All pictures are to be skipped; retype only the lines from the top of the entries through the line with "R109: 4.7k (SIG12, SIG17)", both included.

(Before and after images)
☆ ☆ ☆

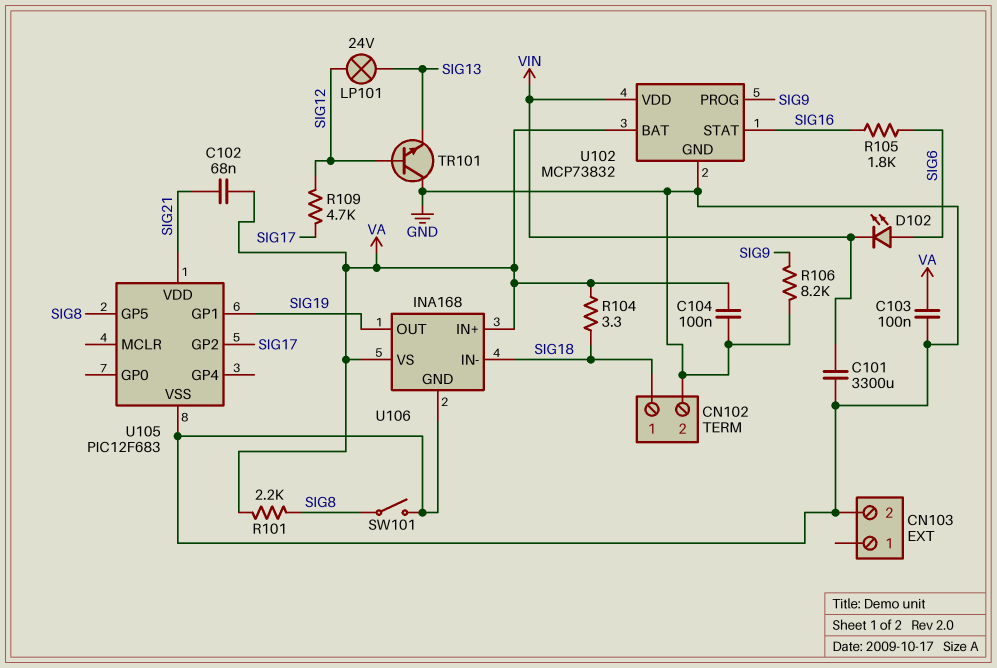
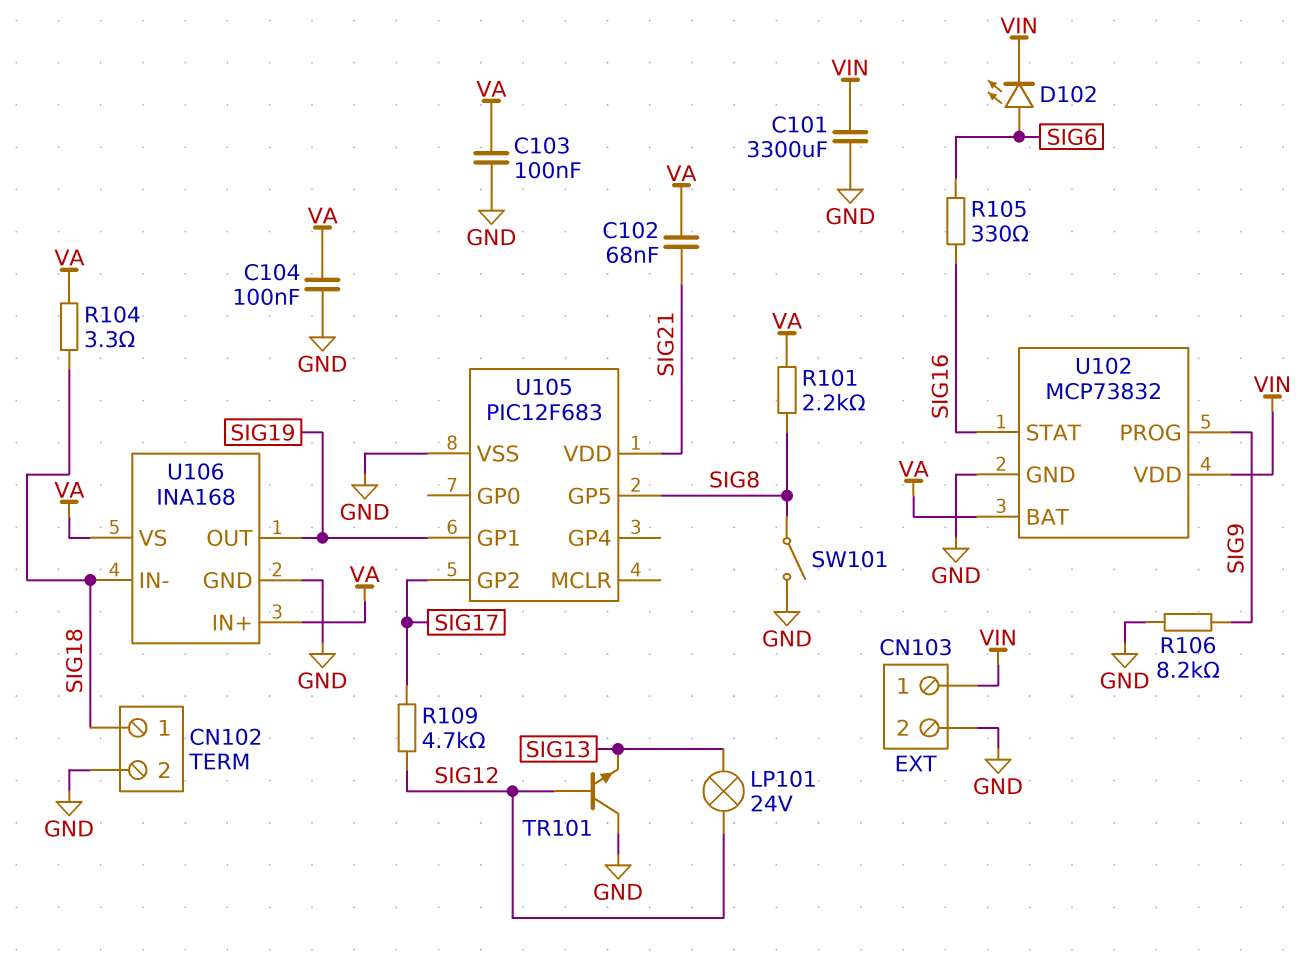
CN103 pin 1: none -> VIN
R105: 1.8k (SIG6, SIG16) -> 330 (SIG6, SIG16)

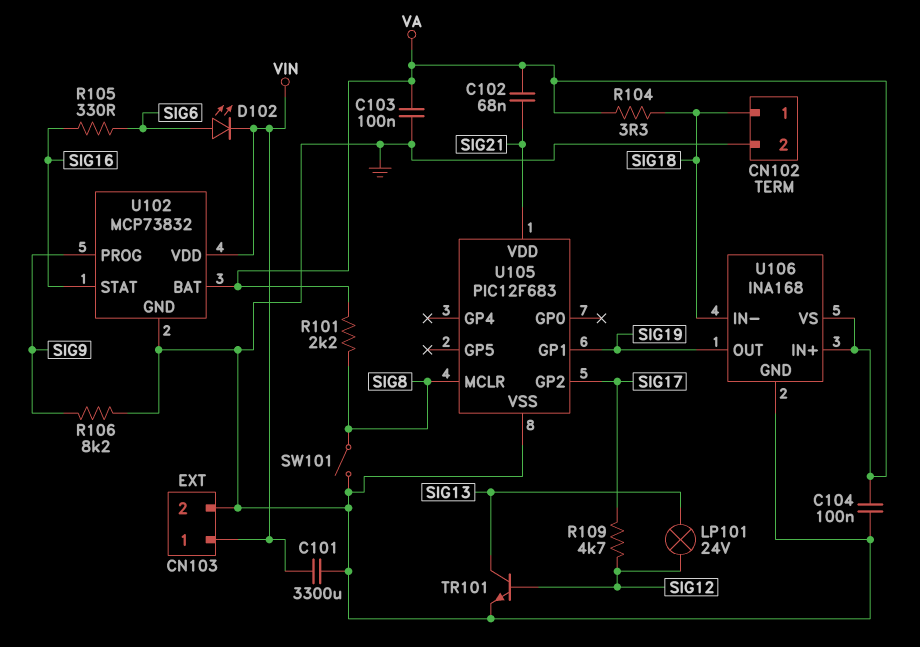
TR101: NPN (B SIG12, C GND, E SIG13) -> NPN (B SIG12, C SIG13, E GND)
U105 pin GP5: SIG8 -> none
U105 pin MCLR: none -> SIG8

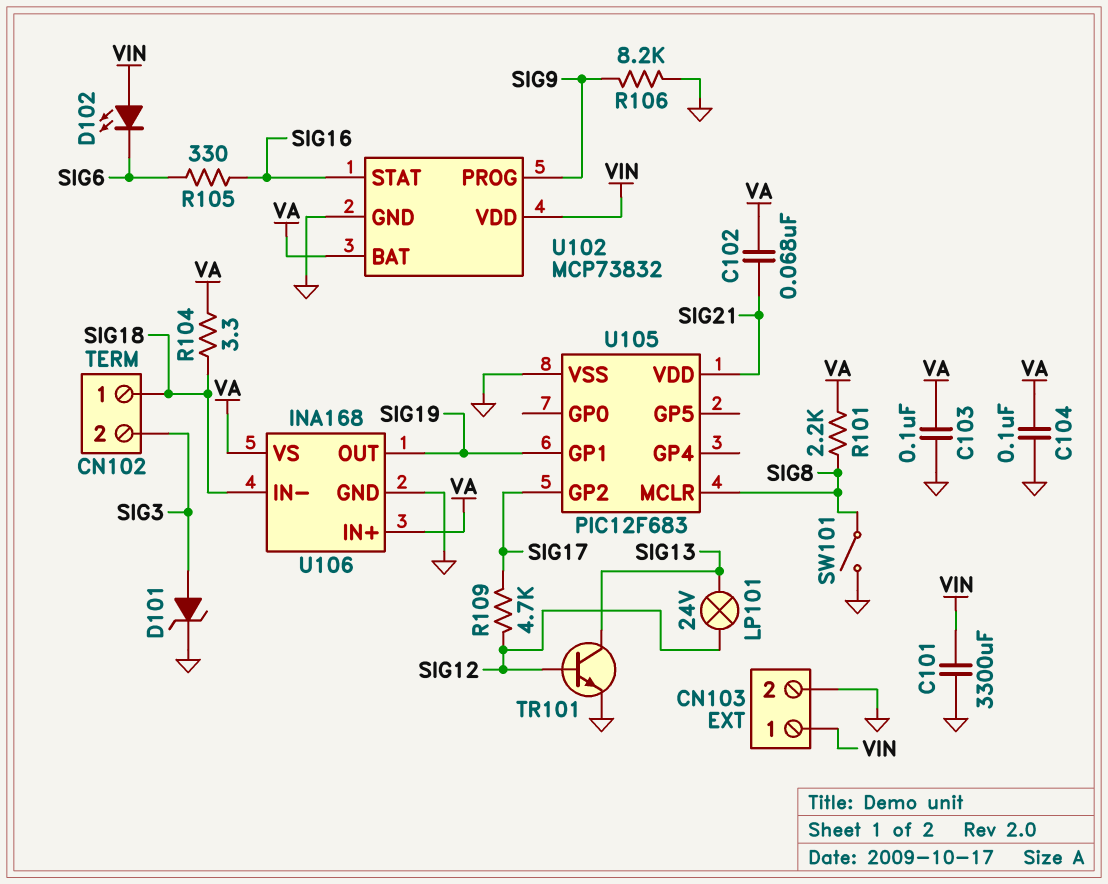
CN102 pin 2: GND -> SIG3
D101: none -> zener (A SIG3, K GND)
D102: LED (A SIG6, K VIN) -> LED (A VIN, K SIG6)

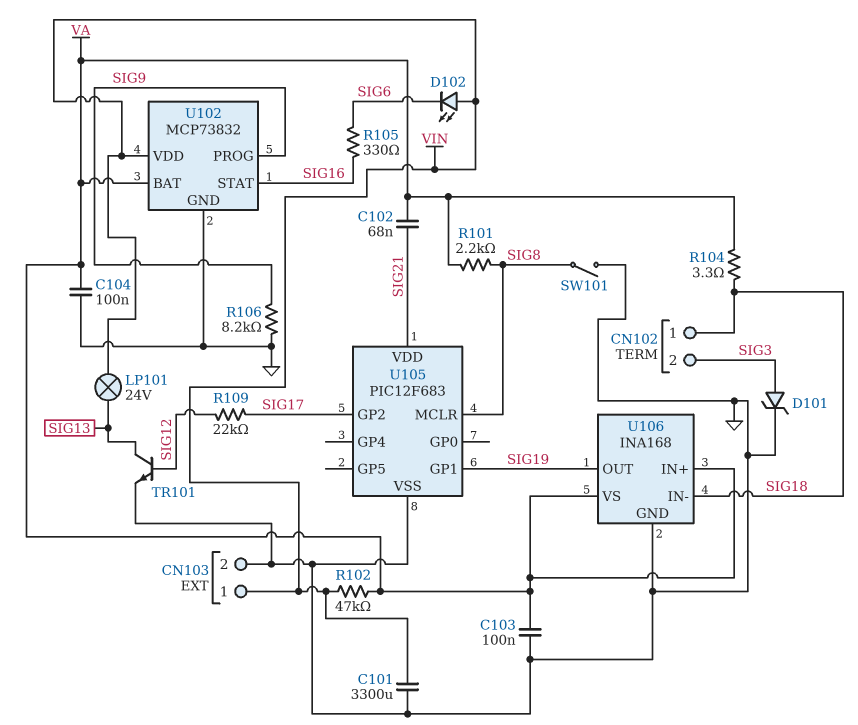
LP101: lamp 24V (SIG12, SIG13) -> lamp 24V (SIG13, VIN)
R102: none -> 47k (VA, VIN)
R109: 4.7k (SIG12, SIG17) -> 22k (SIG12, SIG17)

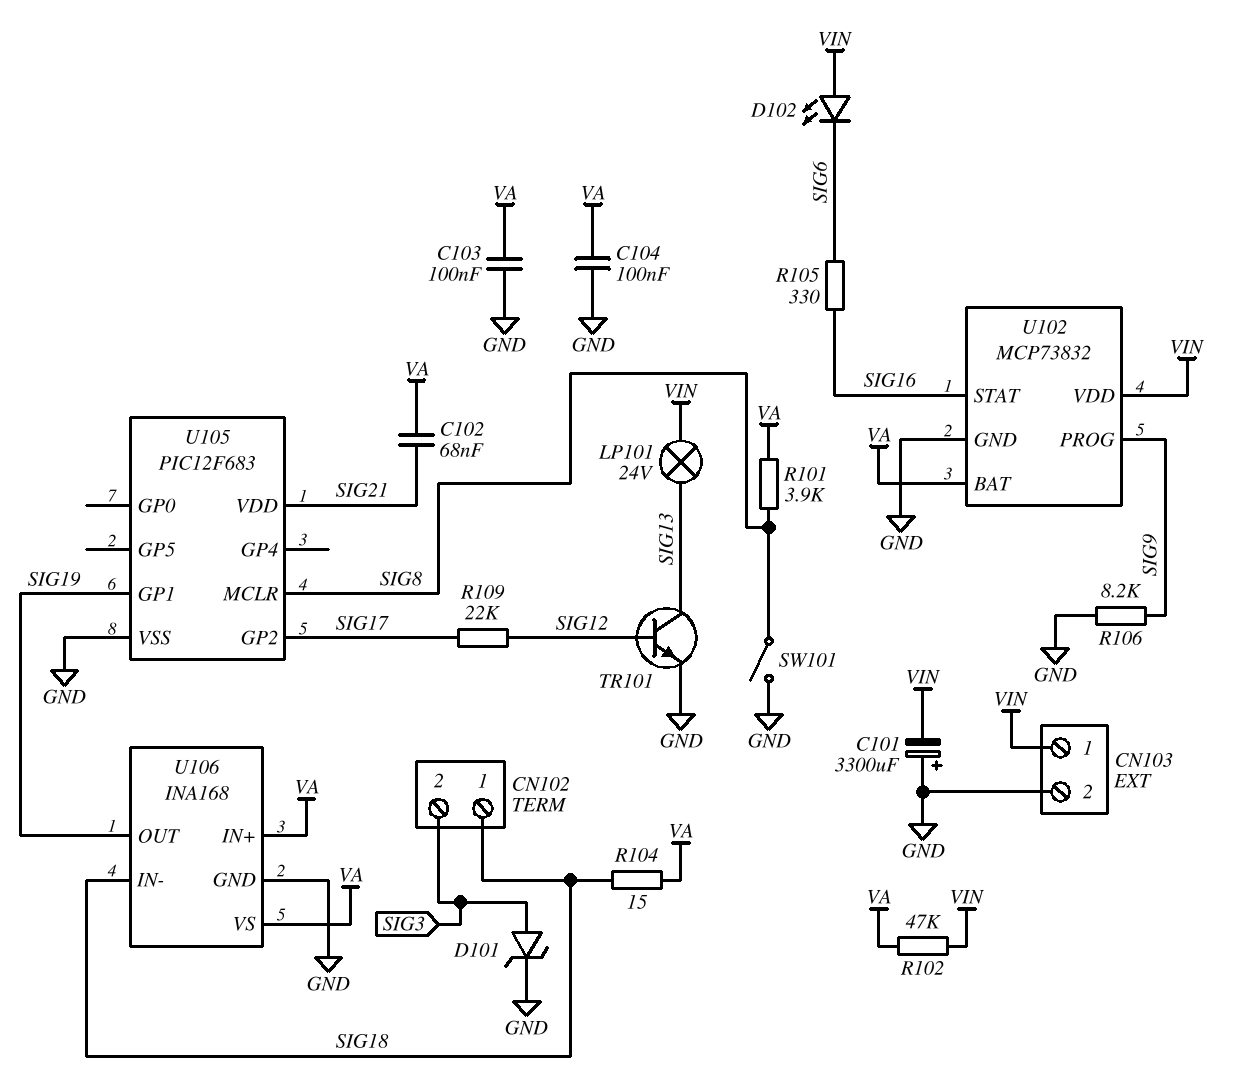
C101: 3300uF (GND, VIN) -> 3300uF (plus GND, minus VIN)
R101: 2.2k (SIG8, VA) -> 3.9k (SIG8, VA)
R104: 3.3 (SIG18, VA) -> 15 (SIG18, VA)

☆ ☆ ☆

● Output for this exercise
CN103 pin 1: none -> VIN
R105: 1.8k (SIG6, SIG16) -> 330 (SIG6, SIG16)

TR101: NPN (B SIG12, C GND, E SIG13) -> NPN (B SIG12, C SIG13, E GND)
U105 pin GP5: SIG8 -> none
U105 pin MCLR: none -> SIG8

CN102 pin 2: GND -> SIG3
D101: none -> zener (A SIG3, K GND)
D102: LED (A SIG6, K VIN) -> LED (A VIN, K SIG6)

LP101: lamp 24V (SIG12, SIG13) -> lamp 24V (SIG13, VIN)
R102: none -> 47k (VA, VIN)
R109: 4.7k (SIG12, SIG17) -> 22k (SIG12, SIG17)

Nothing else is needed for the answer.